> Problem description
Shown below is a listing with pictures; reproduce exactly, and only, the lines between the ones containing "white padlock: [162,272,222,341]" and "purple headphones: [78,569,166,655]", inclusive, leaving the pictures out.

> Input for this task

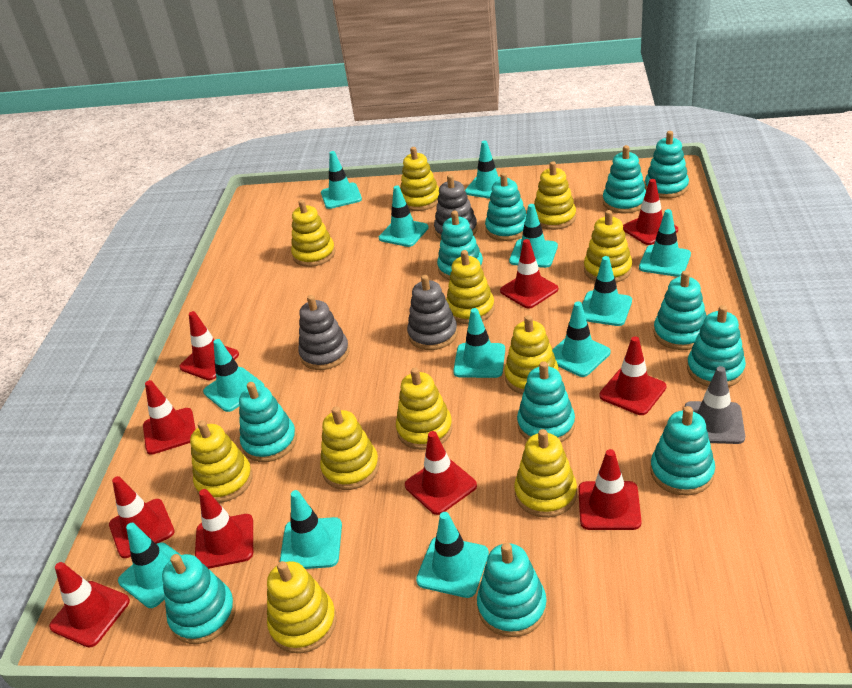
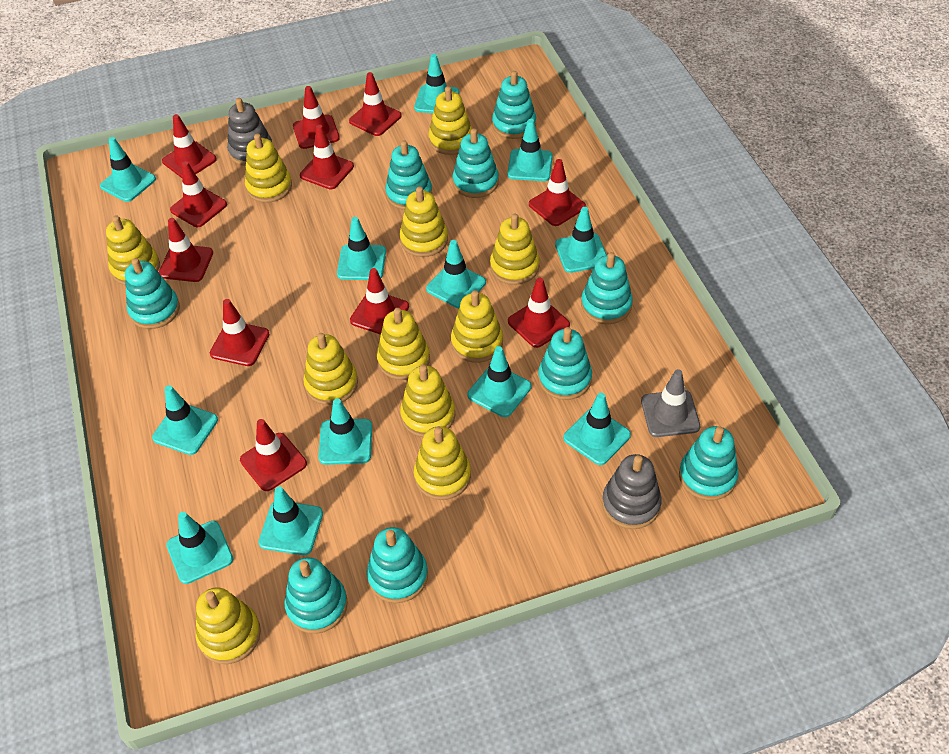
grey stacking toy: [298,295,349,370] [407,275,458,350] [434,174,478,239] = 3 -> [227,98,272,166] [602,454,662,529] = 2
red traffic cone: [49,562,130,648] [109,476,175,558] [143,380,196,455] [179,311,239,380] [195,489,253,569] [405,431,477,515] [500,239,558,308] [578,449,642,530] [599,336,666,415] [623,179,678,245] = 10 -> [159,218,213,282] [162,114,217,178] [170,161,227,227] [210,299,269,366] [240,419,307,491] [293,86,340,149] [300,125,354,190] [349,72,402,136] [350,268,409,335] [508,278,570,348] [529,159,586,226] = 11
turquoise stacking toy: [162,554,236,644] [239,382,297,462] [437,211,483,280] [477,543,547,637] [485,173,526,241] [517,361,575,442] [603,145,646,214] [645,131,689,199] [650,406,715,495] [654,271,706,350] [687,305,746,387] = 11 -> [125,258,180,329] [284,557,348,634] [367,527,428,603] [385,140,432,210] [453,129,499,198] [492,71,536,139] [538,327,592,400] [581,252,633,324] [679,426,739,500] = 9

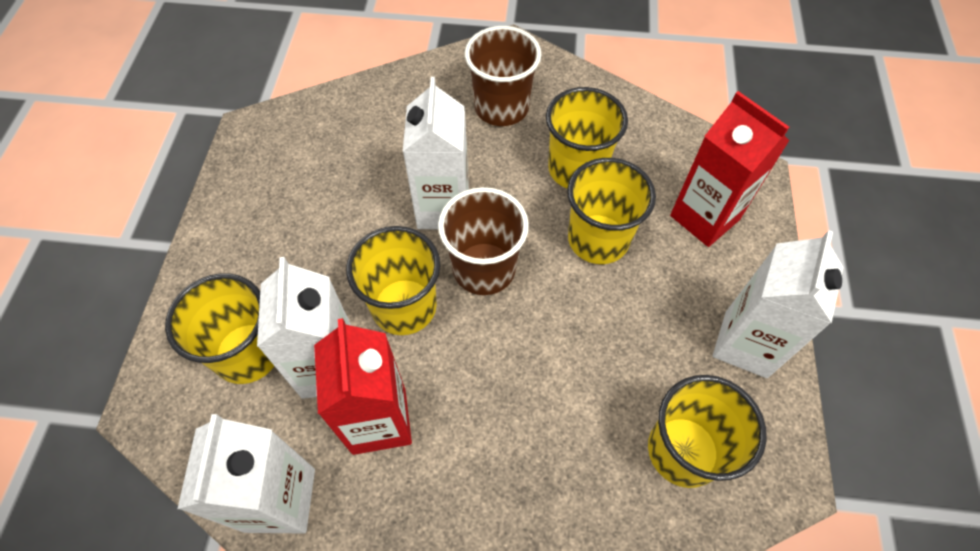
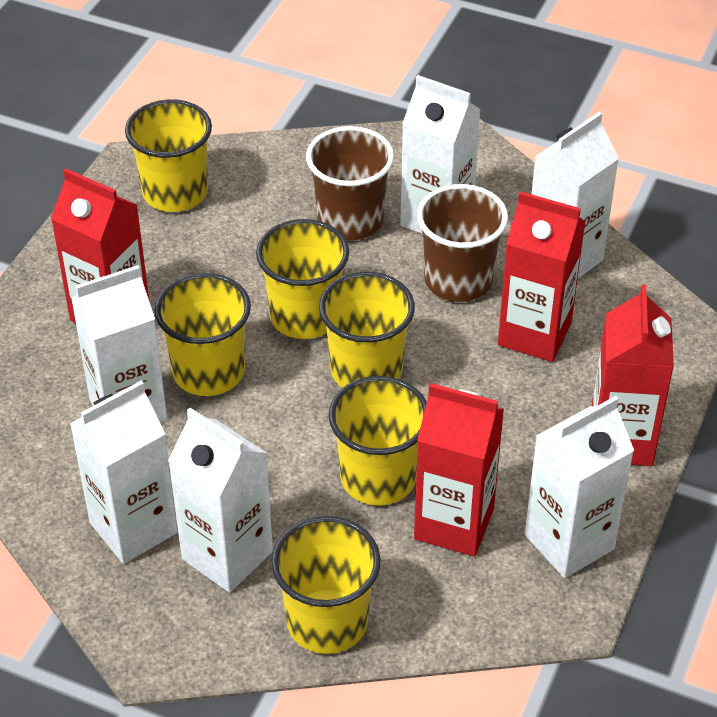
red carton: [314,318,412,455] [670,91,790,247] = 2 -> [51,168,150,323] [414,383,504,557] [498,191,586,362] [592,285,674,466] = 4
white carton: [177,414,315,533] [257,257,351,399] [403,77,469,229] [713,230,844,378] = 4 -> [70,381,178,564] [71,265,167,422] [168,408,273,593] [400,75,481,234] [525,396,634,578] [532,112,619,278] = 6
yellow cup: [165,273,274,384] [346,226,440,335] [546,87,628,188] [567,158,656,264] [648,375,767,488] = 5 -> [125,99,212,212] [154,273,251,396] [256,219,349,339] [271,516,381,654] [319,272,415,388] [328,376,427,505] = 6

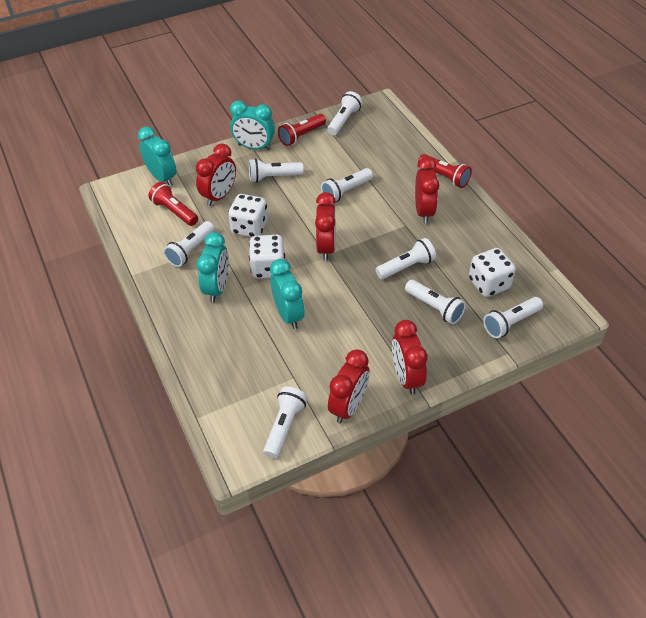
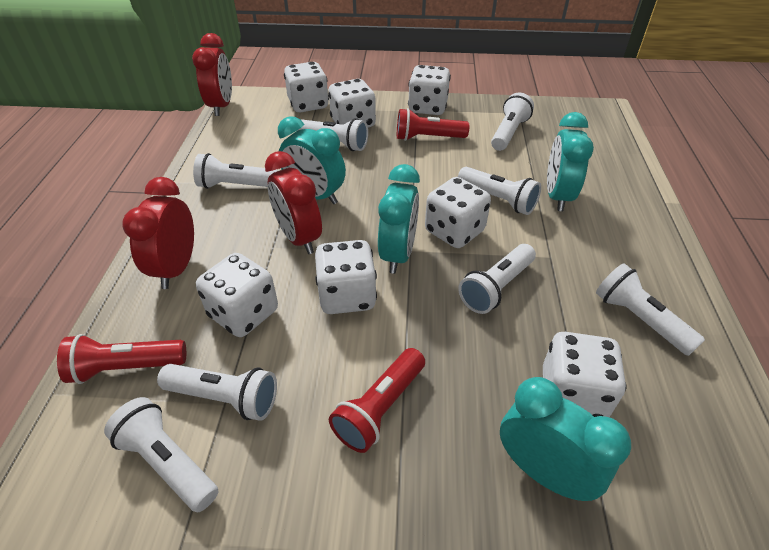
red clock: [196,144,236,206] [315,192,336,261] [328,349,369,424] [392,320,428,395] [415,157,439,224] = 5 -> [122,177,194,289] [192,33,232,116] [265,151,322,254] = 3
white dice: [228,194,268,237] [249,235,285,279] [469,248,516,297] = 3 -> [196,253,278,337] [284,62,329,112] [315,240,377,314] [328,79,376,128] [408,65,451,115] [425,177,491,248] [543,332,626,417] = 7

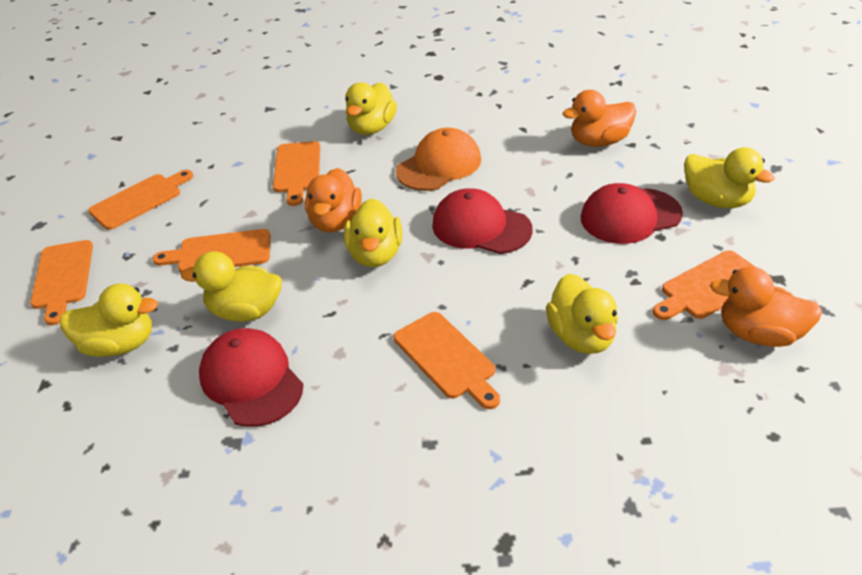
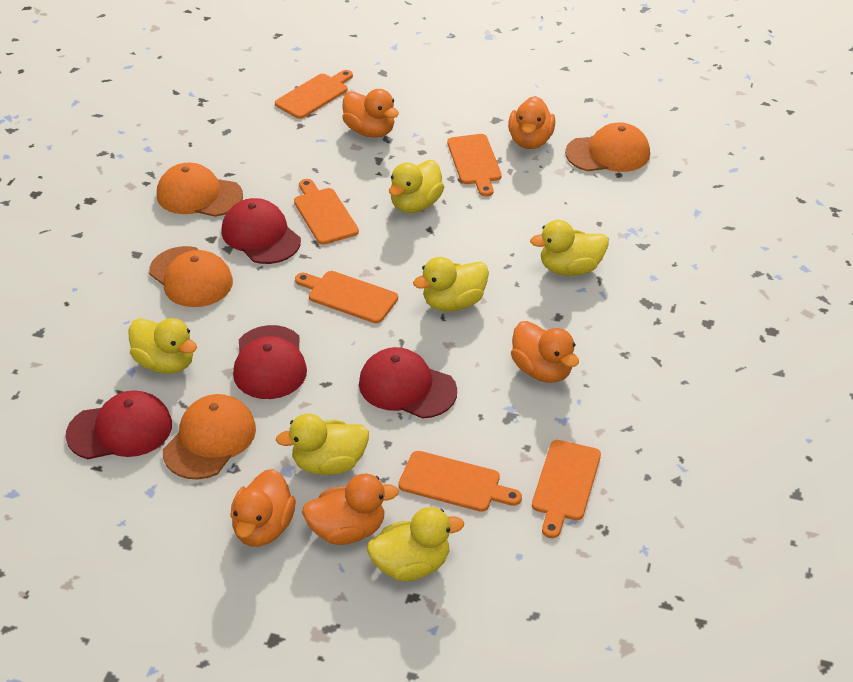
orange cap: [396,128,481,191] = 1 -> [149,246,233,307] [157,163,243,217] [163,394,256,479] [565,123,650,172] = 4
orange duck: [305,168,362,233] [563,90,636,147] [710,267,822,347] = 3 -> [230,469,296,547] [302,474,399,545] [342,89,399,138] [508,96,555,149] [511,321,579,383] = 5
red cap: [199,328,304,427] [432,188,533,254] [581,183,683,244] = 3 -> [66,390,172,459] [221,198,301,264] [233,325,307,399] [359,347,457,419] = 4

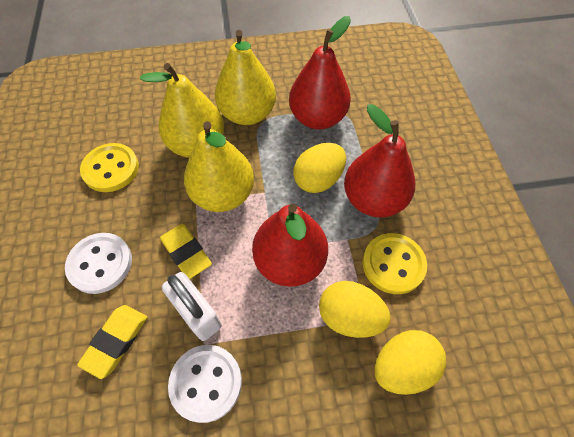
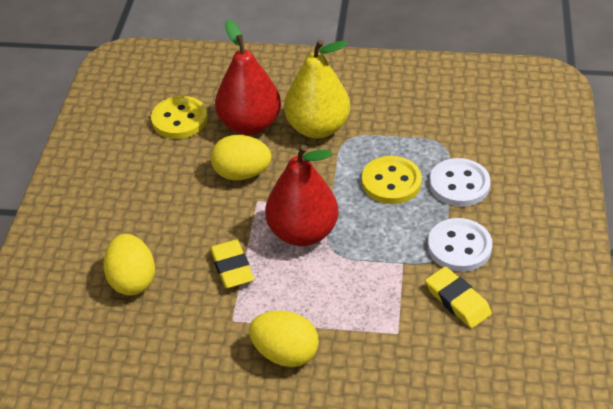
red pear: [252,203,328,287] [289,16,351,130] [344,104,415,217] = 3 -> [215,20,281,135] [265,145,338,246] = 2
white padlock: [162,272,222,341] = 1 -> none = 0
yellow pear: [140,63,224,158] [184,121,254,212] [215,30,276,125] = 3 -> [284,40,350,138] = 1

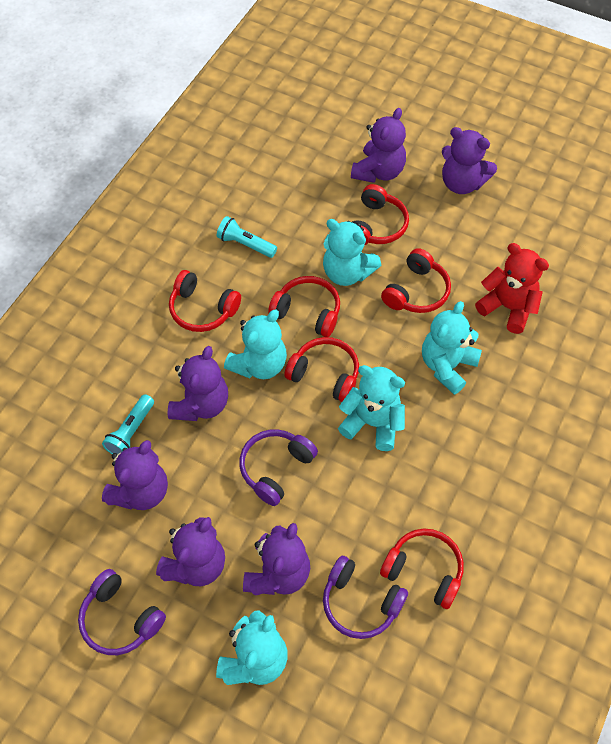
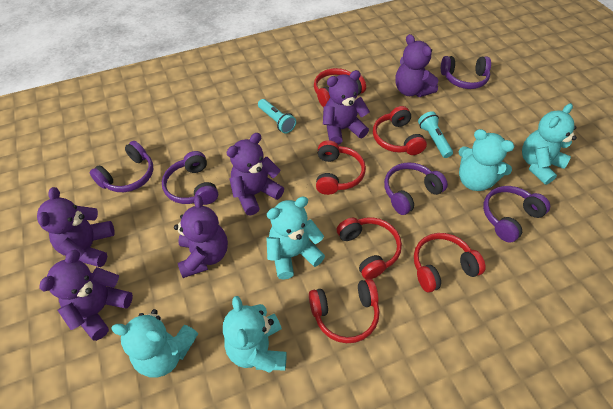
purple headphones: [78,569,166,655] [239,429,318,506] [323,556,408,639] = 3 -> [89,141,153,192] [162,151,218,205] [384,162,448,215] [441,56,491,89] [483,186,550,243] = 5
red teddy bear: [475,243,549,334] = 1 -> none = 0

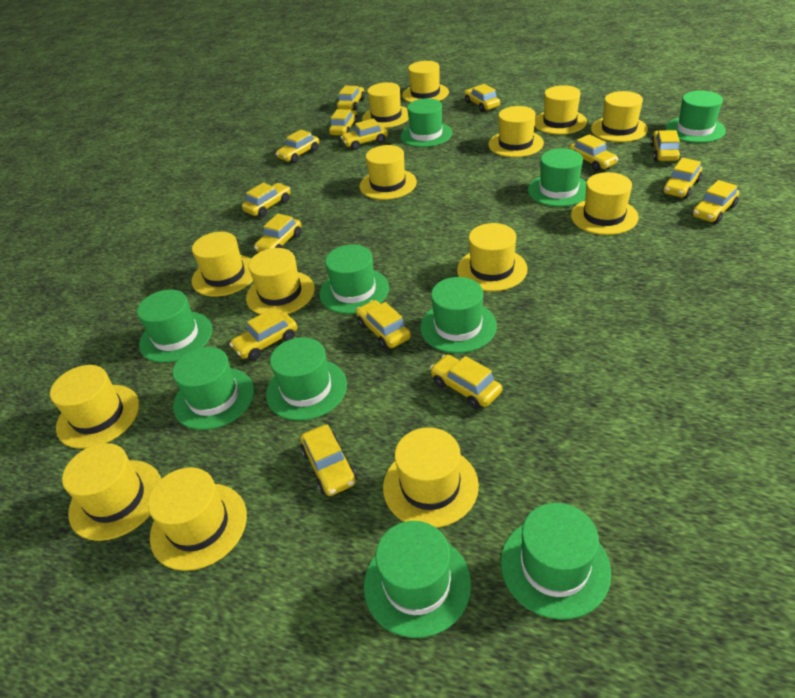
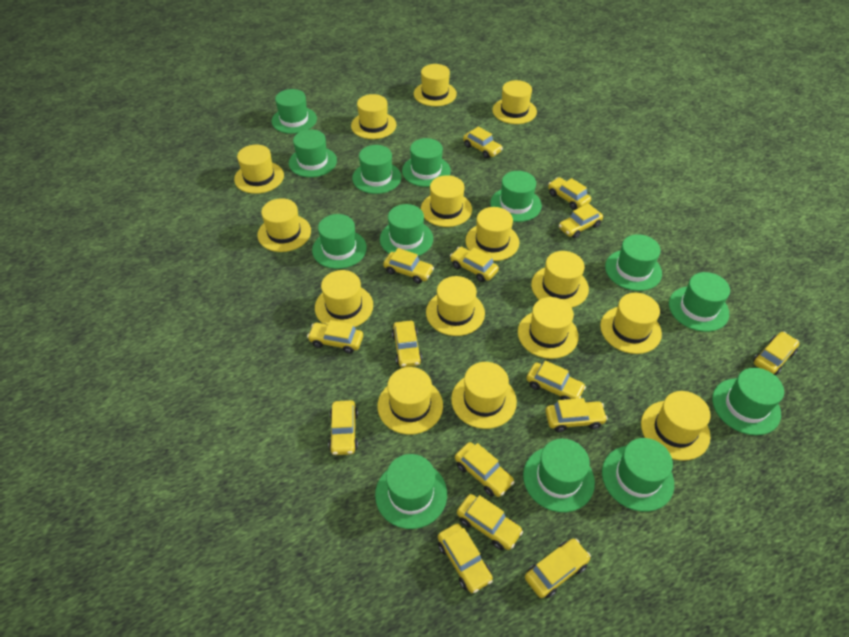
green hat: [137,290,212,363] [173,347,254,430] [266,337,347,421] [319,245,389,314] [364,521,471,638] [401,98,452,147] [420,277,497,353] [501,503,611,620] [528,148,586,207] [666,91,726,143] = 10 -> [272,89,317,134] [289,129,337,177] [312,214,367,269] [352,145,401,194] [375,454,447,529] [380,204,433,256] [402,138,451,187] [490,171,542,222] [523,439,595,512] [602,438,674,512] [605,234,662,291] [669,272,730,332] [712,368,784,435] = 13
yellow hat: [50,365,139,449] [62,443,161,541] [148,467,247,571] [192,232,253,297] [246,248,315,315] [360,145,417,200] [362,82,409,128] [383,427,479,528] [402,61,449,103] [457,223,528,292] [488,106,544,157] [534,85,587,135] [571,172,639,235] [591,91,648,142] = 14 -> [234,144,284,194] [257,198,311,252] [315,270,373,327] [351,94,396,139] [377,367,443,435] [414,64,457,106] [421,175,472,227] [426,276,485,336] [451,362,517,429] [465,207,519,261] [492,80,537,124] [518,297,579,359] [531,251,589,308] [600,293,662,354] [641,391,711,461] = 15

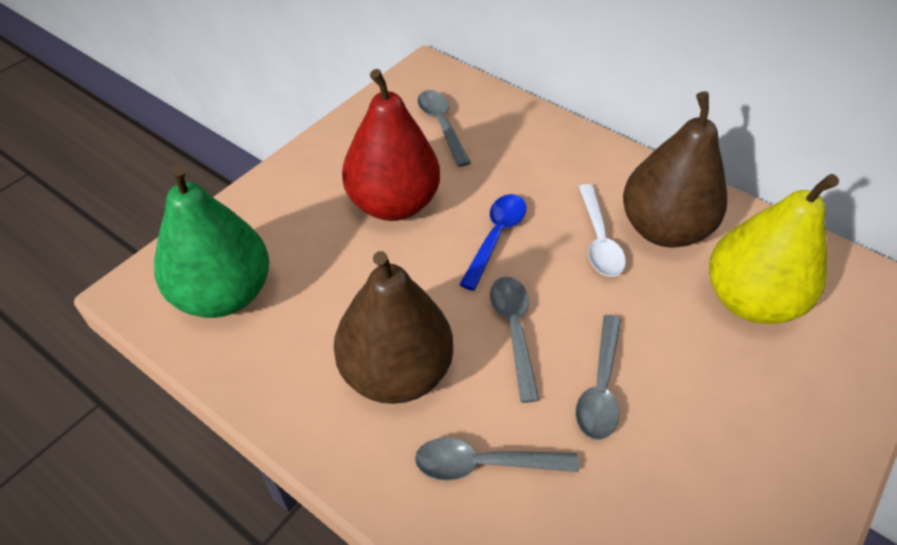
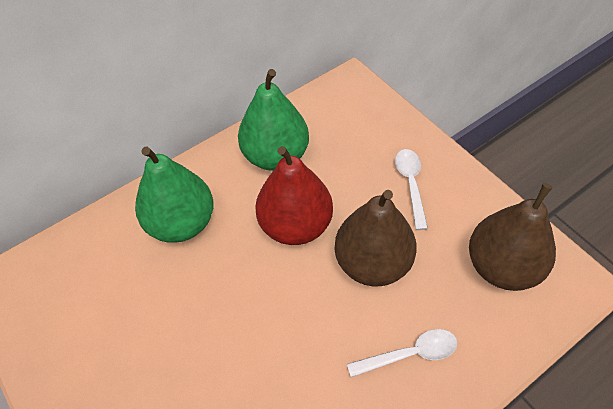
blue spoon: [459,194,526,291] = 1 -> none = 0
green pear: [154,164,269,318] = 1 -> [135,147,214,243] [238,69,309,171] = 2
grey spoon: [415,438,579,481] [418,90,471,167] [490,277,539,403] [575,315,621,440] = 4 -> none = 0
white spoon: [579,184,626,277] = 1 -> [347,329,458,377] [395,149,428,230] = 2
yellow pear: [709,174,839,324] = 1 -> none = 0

> Task output
white padlock: [162,272,222,341] = 1 -> none = 0
yellow pear: [140,63,224,158] [184,121,254,212] [215,30,276,125] = 3 -> [284,40,350,138] = 1

purple headphones: [78,569,166,655] [239,429,318,506] [323,556,408,639] = 3 -> [89,141,153,192] [162,151,218,205] [384,162,448,215] [441,56,491,89] [483,186,550,243] = 5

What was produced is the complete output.